WHAT IS EXPECTED
Check every line of the data for the word "cross", and copy those that have it.

** Opening AVAILABLE RECORDS block **

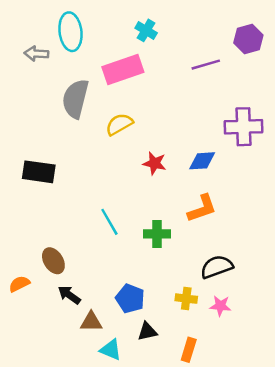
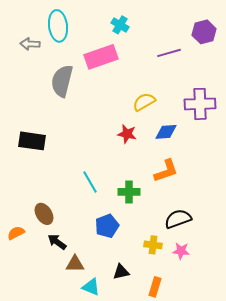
yellow semicircle: (119, 124) -> (144, 102), moved
blue pentagon: (130, 299) -> (107, 226), moved, turned 30

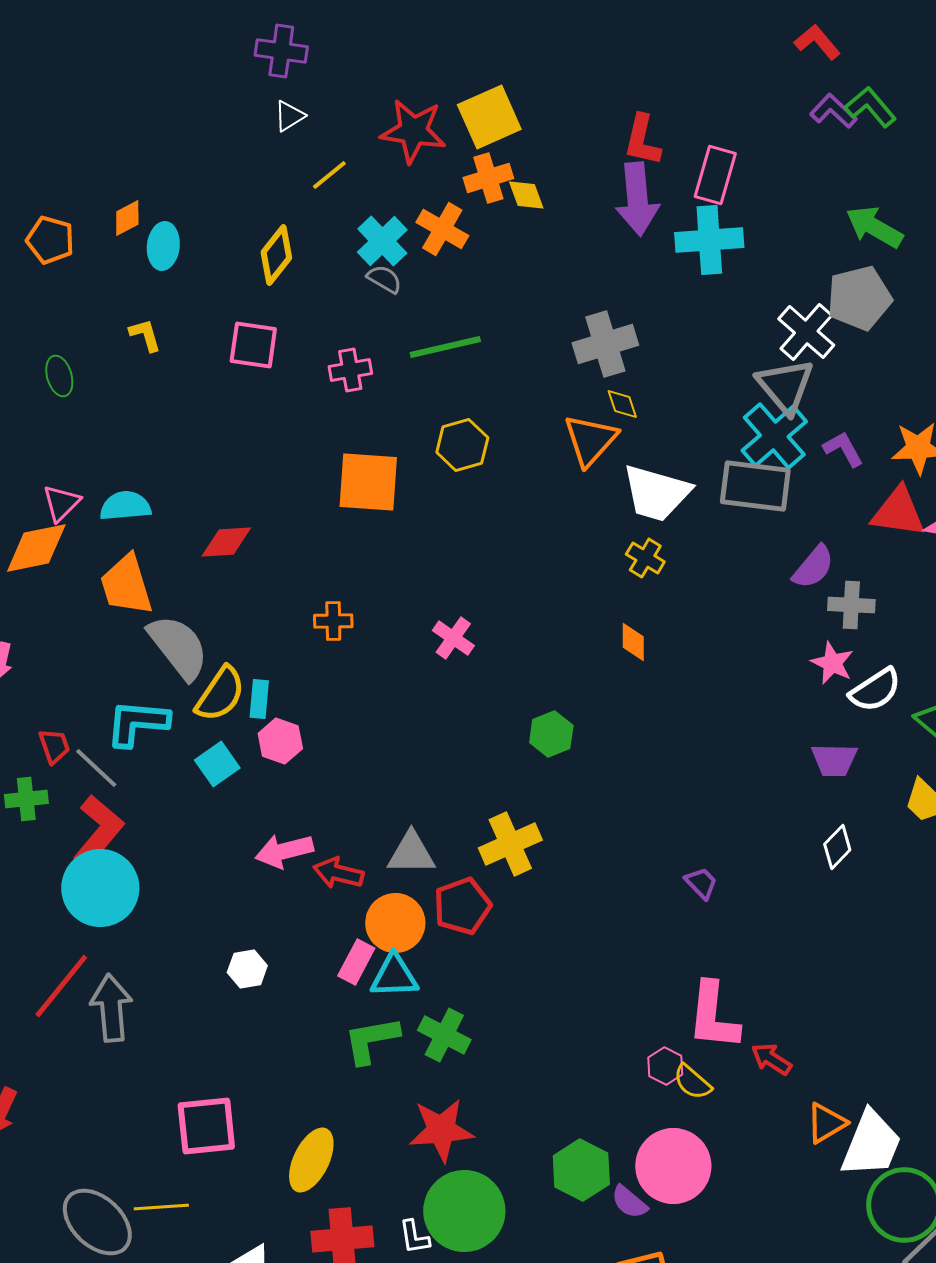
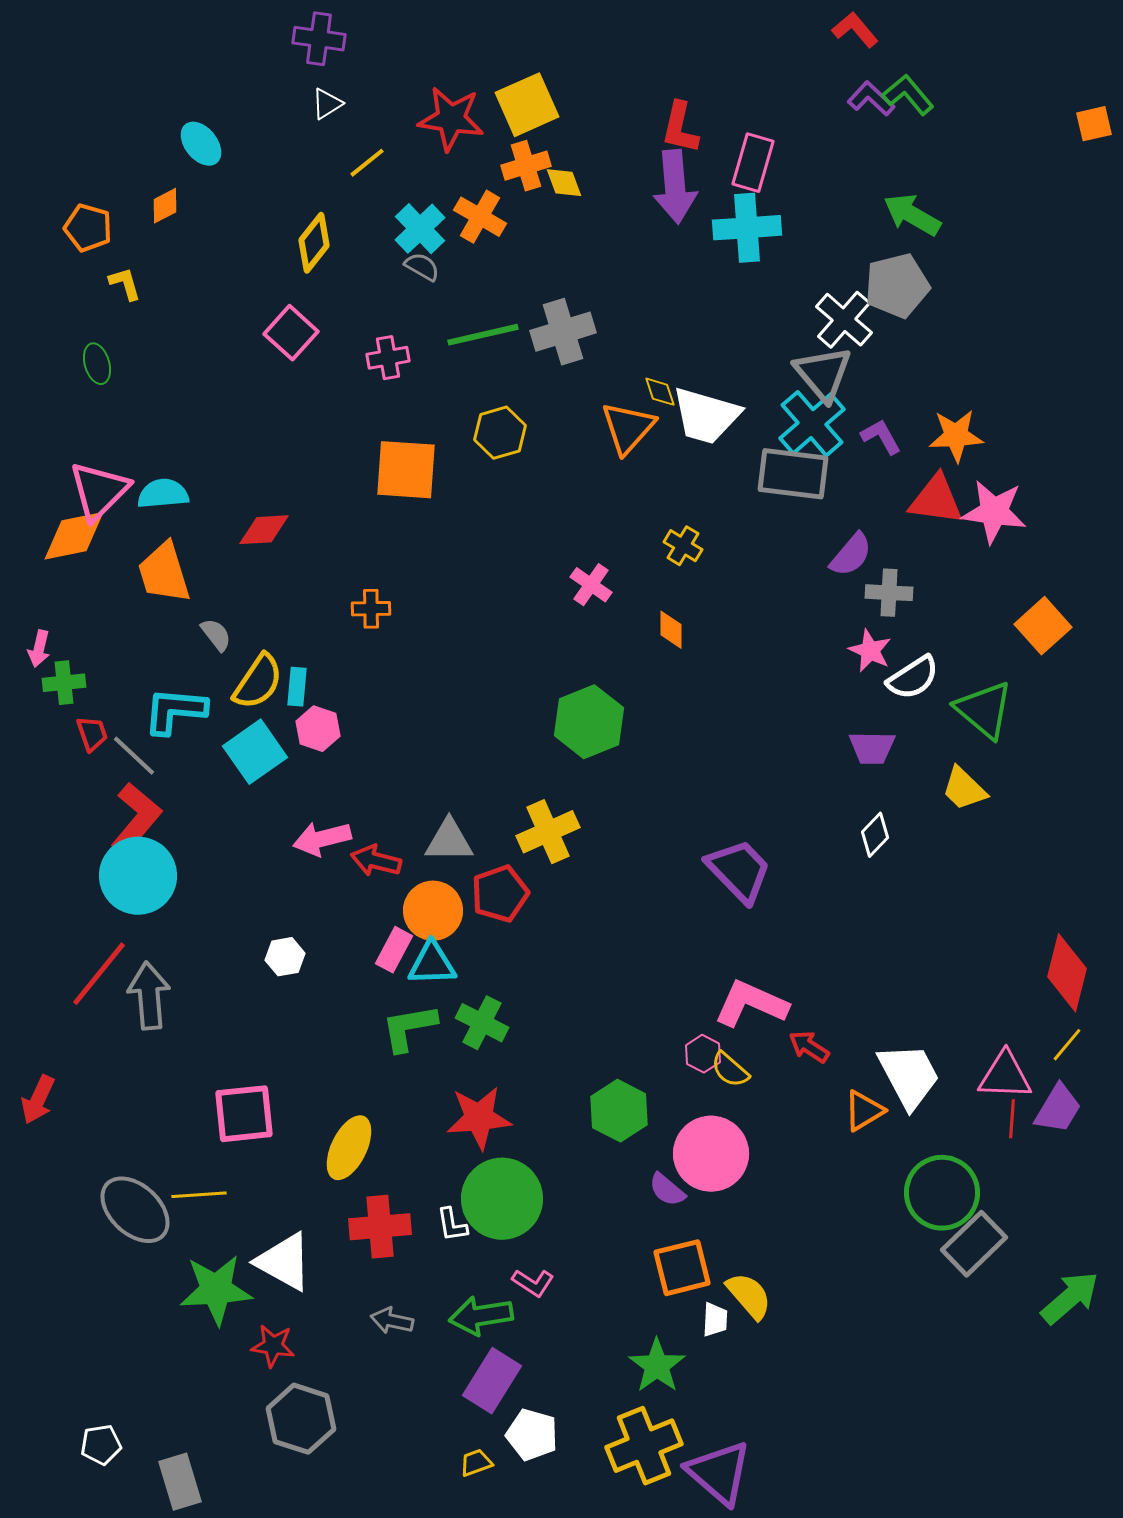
cyan ellipse: (163, 246) -> (201, 144), moved, turned -45
yellow L-shape: (145, 335) -> (125, 284), moved
gray cross: (605, 344) -> (563, 332), moved
pink square: (253, 345) -> (291, 333), turned 34
white trapezoid: (656, 493) -> (706, 416), moved
pink triangle: (61, 503) -> (99, 491), size x1.6
pink cross: (453, 638) -> (591, 585), moved
gray semicircle: (178, 647) -> (216, 635), size x0.5
green hexagon: (551, 734) -> (589, 722), size x1.6
cyan square: (217, 764) -> (255, 752), size x1.4
green cross: (26, 799) -> (64, 683), moved
purple trapezoid: (701, 883) -> (739, 871), size x2.0
pink L-shape: (713, 1016) -> (751, 1004), turned 108
white trapezoid: (871, 1144) -> (909, 1076), moved, turned -50
green hexagon: (581, 1170) -> (619, 1111), moved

** Closing AVAILABLE RECORDS block **

RESPONSE FOR THIS EXERCISE
gray cross: (605, 344) -> (563, 332), moved
pink cross: (453, 638) -> (591, 585), moved
green cross: (26, 799) -> (64, 683), moved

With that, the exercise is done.